The listing that follows should be copied in full and exactly, with no pictures.

Data:
+ + +

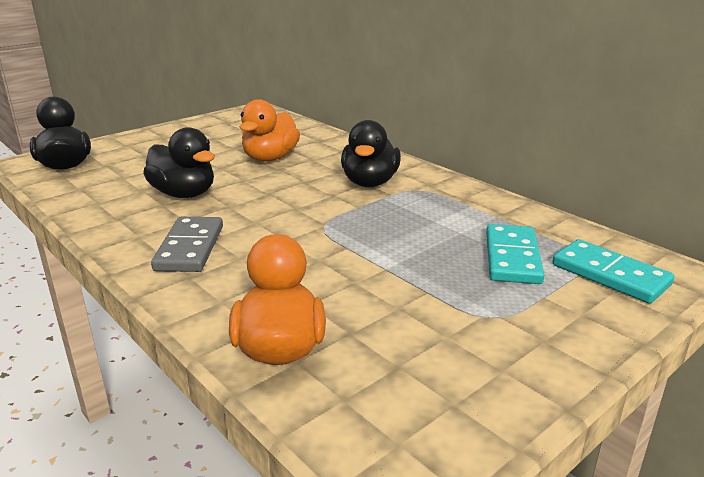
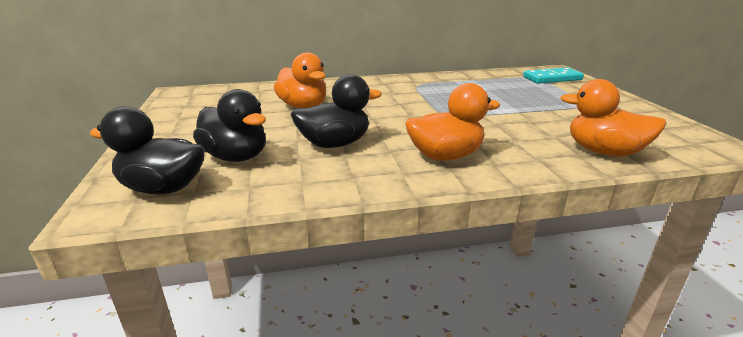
camera: 60 degrees left, 0 degrees up
(190, 248) = (445, 156): grey domino -> orange duck
(370, 183) = (392, 92): black duck -> black duck (236, 157)
(512, 258) = (524, 87): turquoise domino -> none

+ + +

Result below:
camera: 60 degrees left, 0 degrees up
(190, 248) = (445, 156): grey domino -> orange duck
(370, 183) = (392, 92): black duck -> black duck (236, 157)
(512, 258) = (524, 87): turquoise domino -> none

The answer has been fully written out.